• **Task to carry out**
The stretch wanted below opens at the line containing "DHT2 pin DATA: A2 -> D12" and closes at the line containing "KEYS2 pin COM: GND -> none". Please return it exactly, with no other lines.

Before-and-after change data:
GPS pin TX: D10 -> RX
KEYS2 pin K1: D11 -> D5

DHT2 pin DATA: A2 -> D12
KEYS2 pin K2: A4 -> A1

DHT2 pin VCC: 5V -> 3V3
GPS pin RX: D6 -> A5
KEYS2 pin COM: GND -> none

---

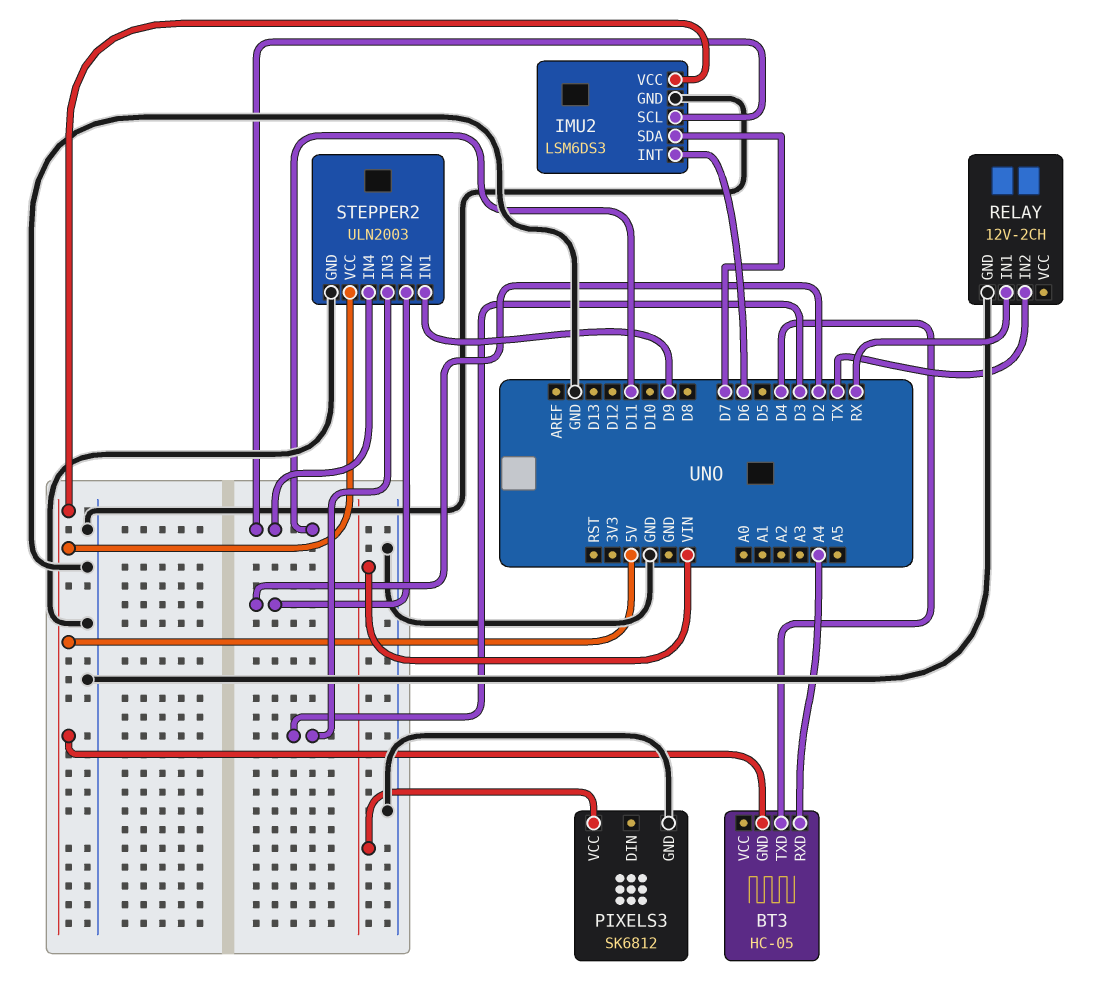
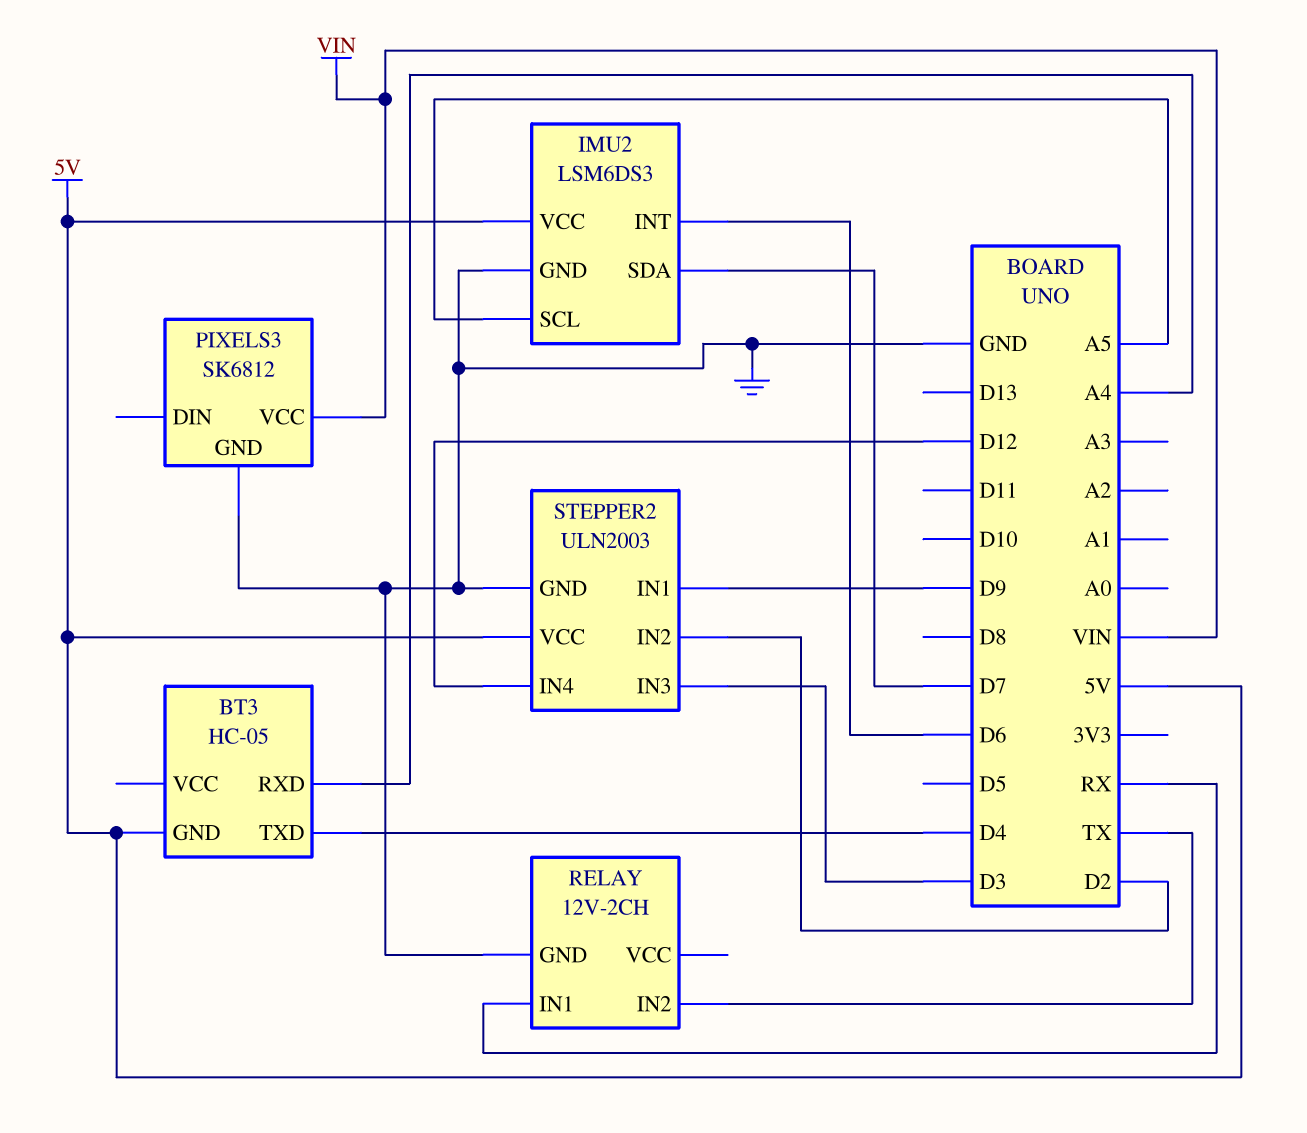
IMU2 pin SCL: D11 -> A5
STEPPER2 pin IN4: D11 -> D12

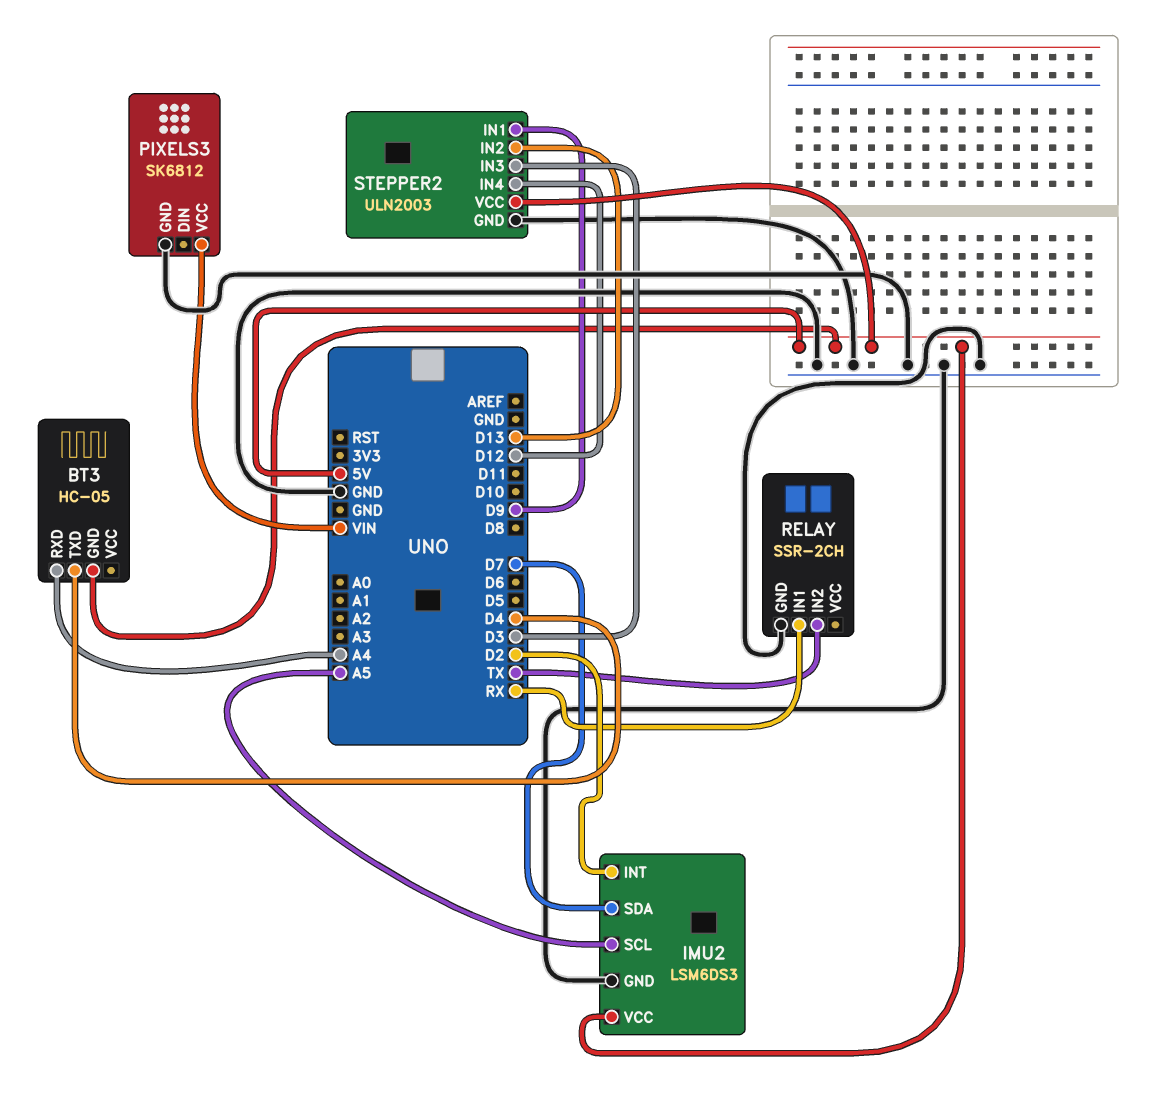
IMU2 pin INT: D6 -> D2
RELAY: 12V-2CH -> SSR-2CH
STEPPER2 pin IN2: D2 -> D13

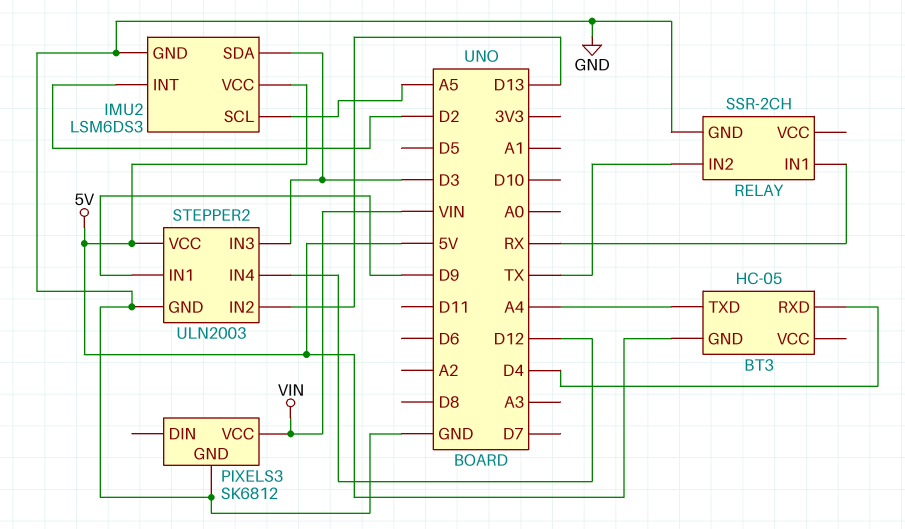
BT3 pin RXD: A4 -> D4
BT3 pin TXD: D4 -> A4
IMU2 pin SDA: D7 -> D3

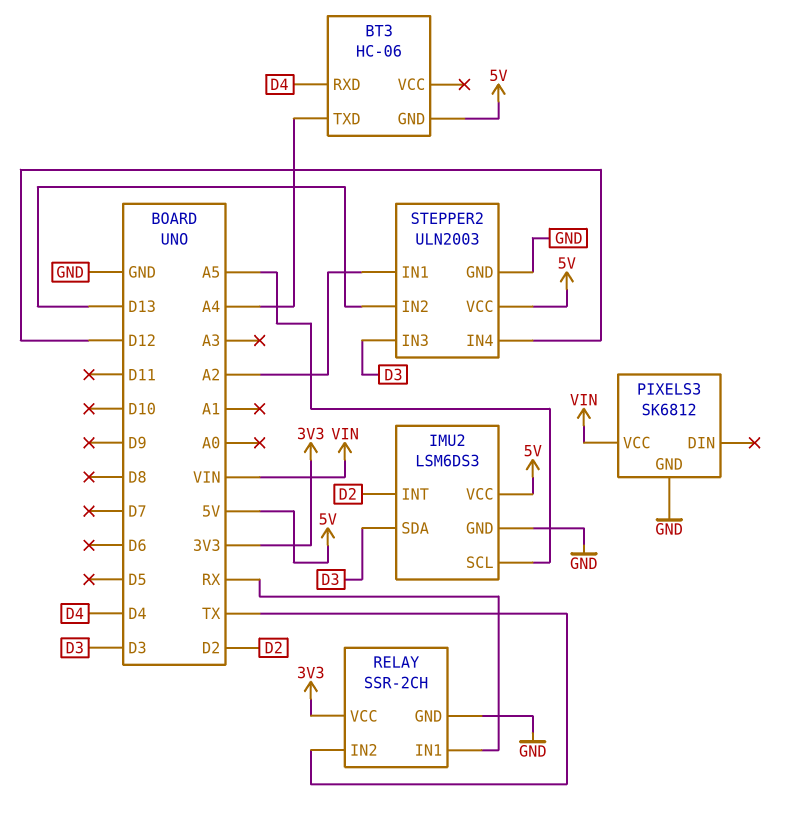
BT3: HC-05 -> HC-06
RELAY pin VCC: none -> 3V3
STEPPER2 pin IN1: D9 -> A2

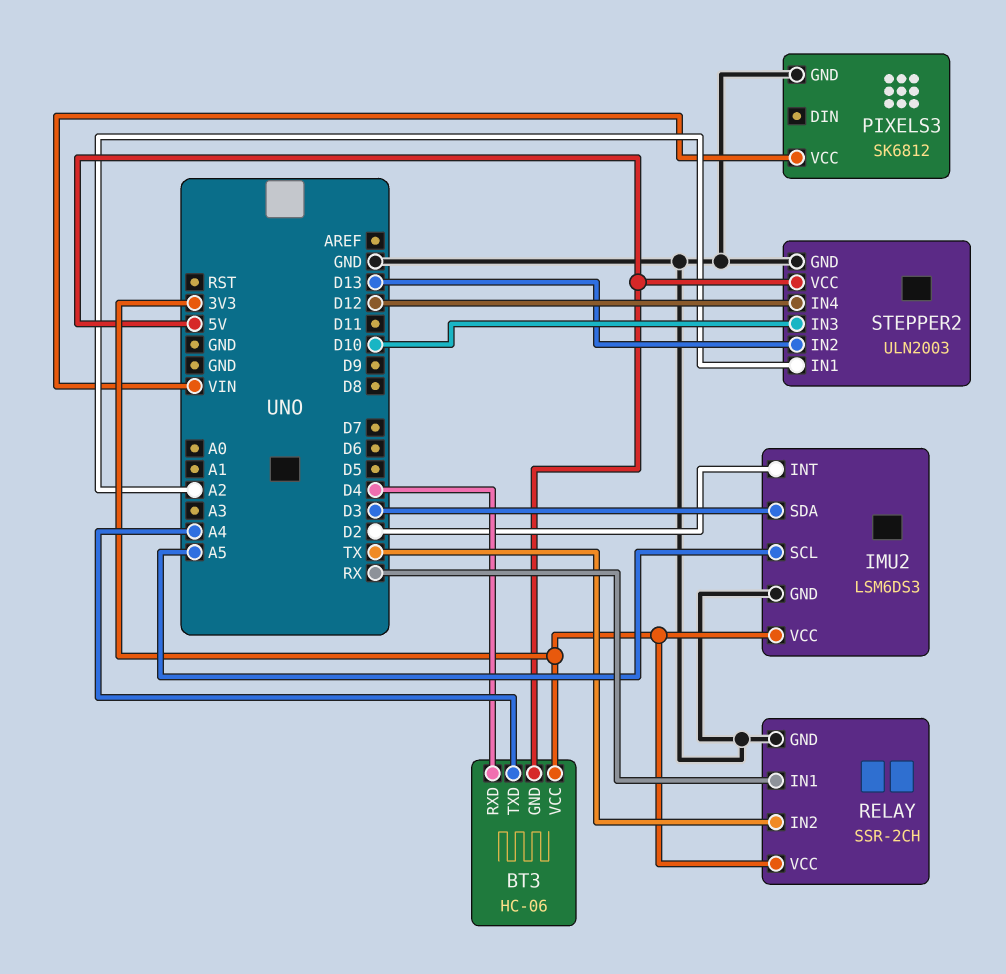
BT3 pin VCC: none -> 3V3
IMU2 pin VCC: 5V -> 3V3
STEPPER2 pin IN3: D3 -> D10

• **Response to this exercise**
DHT2 pin DATA: A2 -> D12
KEYS2 pin K2: A4 -> A1

DHT2 pin VCC: 5V -> 3V3
GPS pin RX: D6 -> A5
KEYS2 pin COM: GND -> none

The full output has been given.